[Coordinate-based change data]
● ● ● ●

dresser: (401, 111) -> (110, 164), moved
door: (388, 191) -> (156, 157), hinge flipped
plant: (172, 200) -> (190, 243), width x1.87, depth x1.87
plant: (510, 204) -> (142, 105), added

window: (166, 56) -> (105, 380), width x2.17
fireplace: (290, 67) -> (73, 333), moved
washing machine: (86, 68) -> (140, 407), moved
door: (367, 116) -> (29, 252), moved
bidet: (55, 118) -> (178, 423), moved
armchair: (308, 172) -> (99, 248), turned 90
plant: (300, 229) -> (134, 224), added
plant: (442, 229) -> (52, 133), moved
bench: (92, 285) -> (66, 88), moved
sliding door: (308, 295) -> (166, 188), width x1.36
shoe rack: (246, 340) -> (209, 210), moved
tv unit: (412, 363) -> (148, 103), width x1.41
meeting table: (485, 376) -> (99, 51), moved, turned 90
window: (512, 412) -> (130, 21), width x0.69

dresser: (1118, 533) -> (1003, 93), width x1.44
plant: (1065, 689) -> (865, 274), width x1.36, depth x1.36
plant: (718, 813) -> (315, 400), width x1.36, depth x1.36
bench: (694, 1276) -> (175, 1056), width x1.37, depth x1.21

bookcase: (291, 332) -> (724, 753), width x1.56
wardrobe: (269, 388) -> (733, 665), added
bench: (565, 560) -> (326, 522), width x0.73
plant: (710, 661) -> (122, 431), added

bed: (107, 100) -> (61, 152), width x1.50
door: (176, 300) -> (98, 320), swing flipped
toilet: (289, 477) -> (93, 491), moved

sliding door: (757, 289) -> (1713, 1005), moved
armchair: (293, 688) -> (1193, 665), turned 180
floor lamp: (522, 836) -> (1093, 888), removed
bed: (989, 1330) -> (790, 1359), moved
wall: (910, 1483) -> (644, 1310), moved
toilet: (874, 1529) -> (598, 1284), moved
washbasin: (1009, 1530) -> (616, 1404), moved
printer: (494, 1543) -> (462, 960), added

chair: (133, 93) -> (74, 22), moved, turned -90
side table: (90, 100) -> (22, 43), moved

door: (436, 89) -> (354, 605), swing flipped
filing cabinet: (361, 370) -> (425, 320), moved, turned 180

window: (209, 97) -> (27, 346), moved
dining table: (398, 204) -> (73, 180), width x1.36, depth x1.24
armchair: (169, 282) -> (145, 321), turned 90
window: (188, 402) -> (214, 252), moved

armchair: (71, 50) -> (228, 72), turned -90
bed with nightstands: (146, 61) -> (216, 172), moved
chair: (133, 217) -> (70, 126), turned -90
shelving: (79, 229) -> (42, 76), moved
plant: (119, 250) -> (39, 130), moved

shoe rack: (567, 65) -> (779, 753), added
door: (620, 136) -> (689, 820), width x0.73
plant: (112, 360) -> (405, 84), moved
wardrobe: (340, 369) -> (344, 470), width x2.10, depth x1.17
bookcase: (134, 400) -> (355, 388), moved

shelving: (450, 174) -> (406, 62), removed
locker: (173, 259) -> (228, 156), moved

● ● ● ●

Copy the lines above exactly, from the very first through the one containing "bed: (107, 100) -> (61, 152), width x1.50", and include no other line.

dresser: (401, 111) -> (110, 164), moved
door: (388, 191) -> (156, 157), hinge flipped
plant: (172, 200) -> (190, 243), width x1.87, depth x1.87
plant: (510, 204) -> (142, 105), added

window: (166, 56) -> (105, 380), width x2.17
fireplace: (290, 67) -> (73, 333), moved
washing machine: (86, 68) -> (140, 407), moved
door: (367, 116) -> (29, 252), moved
bidet: (55, 118) -> (178, 423), moved
armchair: (308, 172) -> (99, 248), turned 90
plant: (300, 229) -> (134, 224), added
plant: (442, 229) -> (52, 133), moved
bench: (92, 285) -> (66, 88), moved
sliding door: (308, 295) -> (166, 188), width x1.36
shoe rack: (246, 340) -> (209, 210), moved
tv unit: (412, 363) -> (148, 103), width x1.41
meeting table: (485, 376) -> (99, 51), moved, turned 90
window: (512, 412) -> (130, 21), width x0.69

dresser: (1118, 533) -> (1003, 93), width x1.44
plant: (1065, 689) -> (865, 274), width x1.36, depth x1.36
plant: (718, 813) -> (315, 400), width x1.36, depth x1.36
bench: (694, 1276) -> (175, 1056), width x1.37, depth x1.21

bookcase: (291, 332) -> (724, 753), width x1.56
wardrobe: (269, 388) -> (733, 665), added
bench: (565, 560) -> (326, 522), width x0.73
plant: (710, 661) -> (122, 431), added

bed: (107, 100) -> (61, 152), width x1.50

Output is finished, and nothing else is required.